╭──

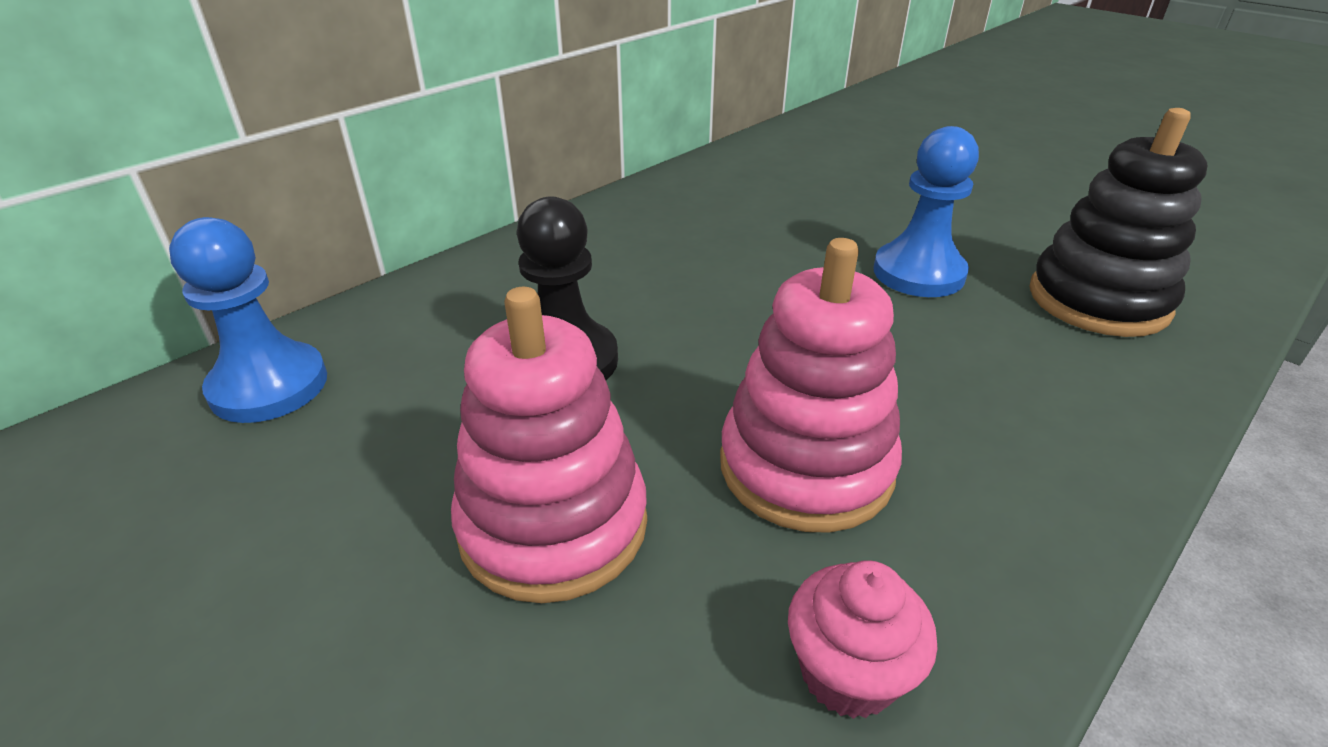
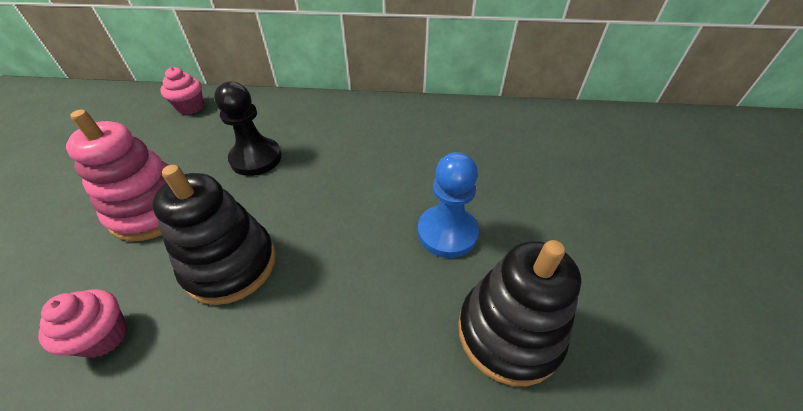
camera: 50 degrees right, 10 degrees up
(269, 386) = (190, 107): blue pawn -> pink cupcake
(806, 467) = (230, 264): pink stacking toy -> black stacking toy

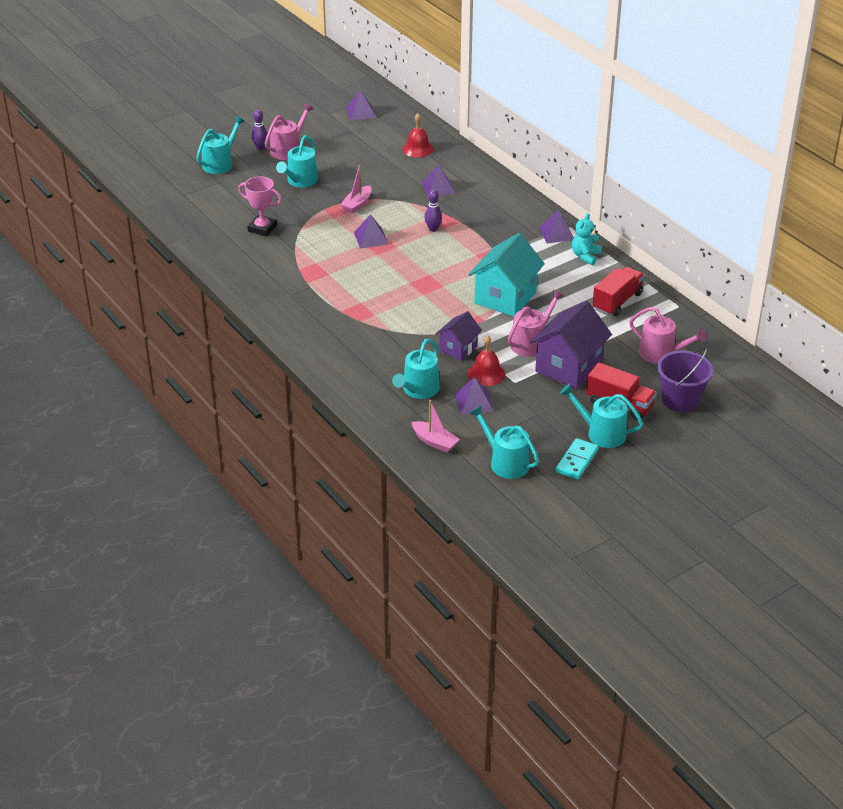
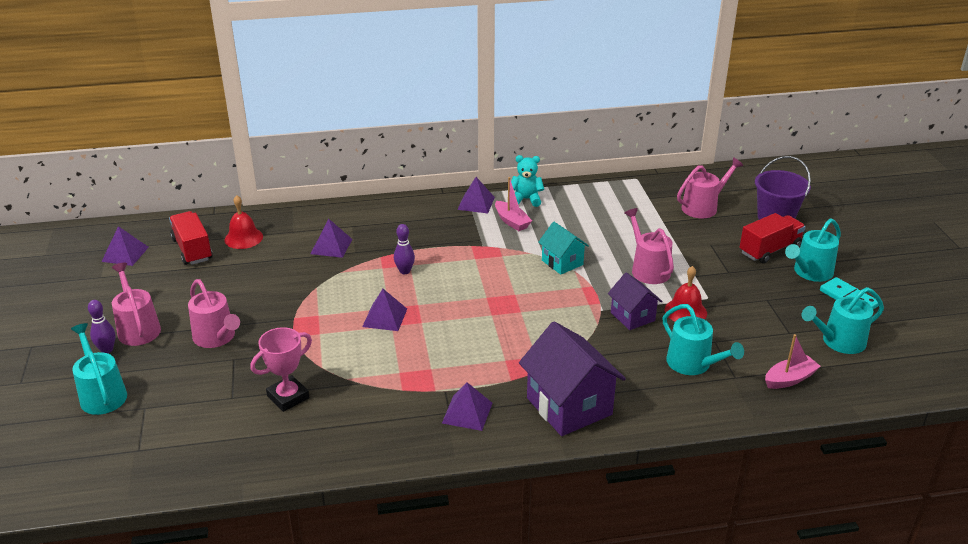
camera: 65 degrees left, 5 degrees down
(300, 181) = (216, 337): turquoise watering can -> pink watering can
(357, 204) = (309, 308): pink boat -> pink boat (511, 221)
(474, 402) = (730, 333): purple pyramid -> purple pyramid (467, 412)
(505, 298) = (562, 262): turquoise house -> turquoise house, size x0.58
(568, 367) = (699, 260): purple house -> purple house (569, 406)
(585, 256) = (526, 199): turquoise teddy bear -> turquoise teddy bear turned 135 degrees clockwise
(617, 301) = (610, 205): red truck -> red truck (192, 249)

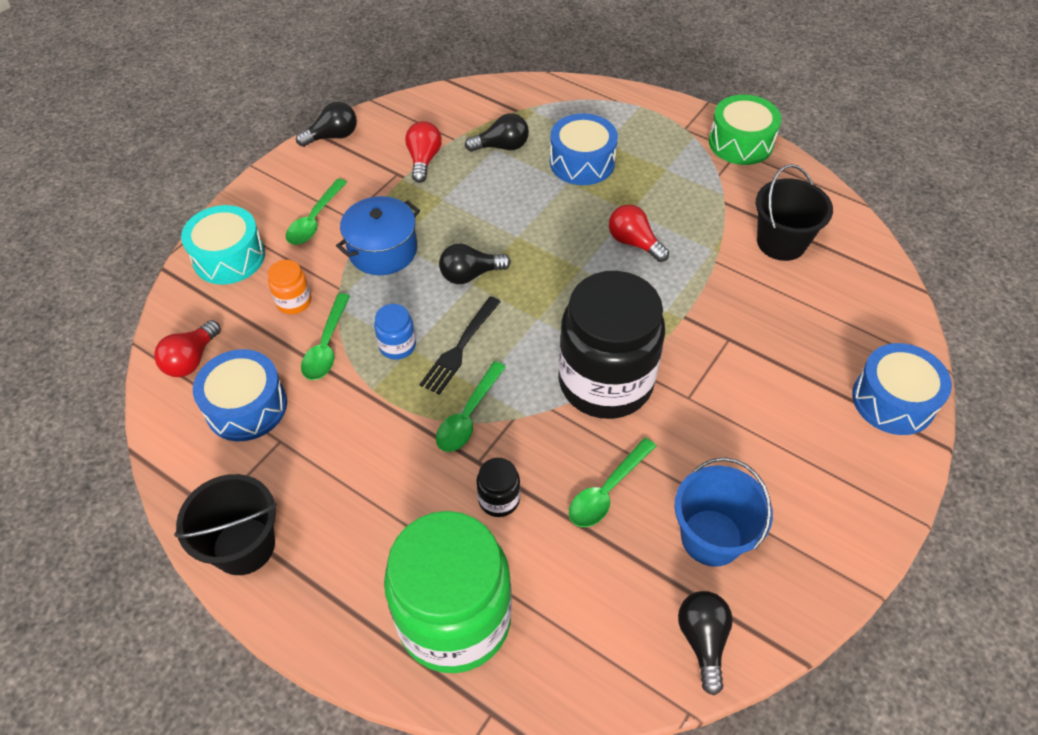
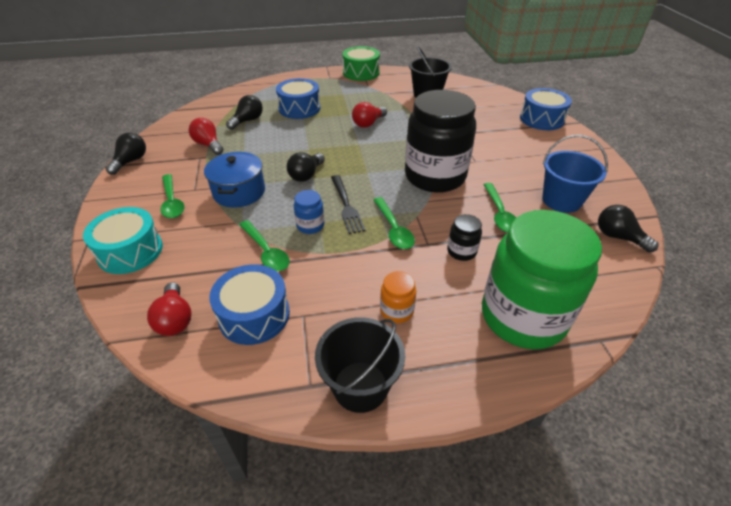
camera: 45 degrees left, 10 degrees down
(294, 301) = (213, 245): orange jar -> orange jar (396, 311)
(634, 243) = (368, 123): red light bulb -> red light bulb turned 45 degrees counterclockwise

╰──

Aim of the task: All of the records should be output exactly as they stand, with pictures omitted.

Task output:
camera: 50 degrees right, 10 degrees up
(269, 386) = (190, 107): blue pawn -> pink cupcake
(806, 467) = (230, 264): pink stacking toy -> black stacking toy

camera: 65 degrees left, 5 degrees down
(300, 181) = (216, 337): turquoise watering can -> pink watering can
(357, 204) = (309, 308): pink boat -> pink boat (511, 221)
(474, 402) = (730, 333): purple pyramid -> purple pyramid (467, 412)
(505, 298) = (562, 262): turquoise house -> turquoise house, size x0.58
(568, 367) = (699, 260): purple house -> purple house (569, 406)
(585, 256) = (526, 199): turquoise teddy bear -> turquoise teddy bear turned 135 degrees clockwise
(617, 301) = (610, 205): red truck -> red truck (192, 249)

camera: 45 degrees left, 10 degrees down
(294, 301) = (213, 245): orange jar -> orange jar (396, 311)
(634, 243) = (368, 123): red light bulb -> red light bulb turned 45 degrees counterclockwise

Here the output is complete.